When you reach the line containing "C7: 470uF (plus" in the entries below, begin reproducing lines exactly, and stop once the line containing "C9: 1uF (plus" is done.

▶ [Records drawn from a dataset]:
■ ■ ■ ■ ■ ■ ■

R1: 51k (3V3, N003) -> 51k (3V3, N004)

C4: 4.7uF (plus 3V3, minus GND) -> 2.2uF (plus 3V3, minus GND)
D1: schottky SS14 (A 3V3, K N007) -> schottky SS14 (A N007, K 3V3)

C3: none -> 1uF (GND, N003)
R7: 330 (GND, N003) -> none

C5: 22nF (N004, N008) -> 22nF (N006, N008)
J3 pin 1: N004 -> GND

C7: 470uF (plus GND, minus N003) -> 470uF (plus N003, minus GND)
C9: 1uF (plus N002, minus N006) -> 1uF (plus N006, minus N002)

■ ■ ■ ■ ■ ■ ■

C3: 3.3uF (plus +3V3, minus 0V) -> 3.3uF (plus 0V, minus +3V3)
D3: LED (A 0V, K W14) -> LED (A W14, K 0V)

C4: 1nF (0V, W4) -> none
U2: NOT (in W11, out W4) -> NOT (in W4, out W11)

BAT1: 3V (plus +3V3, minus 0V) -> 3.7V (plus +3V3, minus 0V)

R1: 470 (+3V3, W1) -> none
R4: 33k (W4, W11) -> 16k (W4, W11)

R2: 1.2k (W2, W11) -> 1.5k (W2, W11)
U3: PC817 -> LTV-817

■ ■ ■ ■ ■ ■ ■

▶ [Exercise answer]:
C7: 470uF (plus GND, minus N003) -> 470uF (plus N003, minus GND)
C9: 1uF (plus N002, minus N006) -> 1uF (plus N006, minus N002)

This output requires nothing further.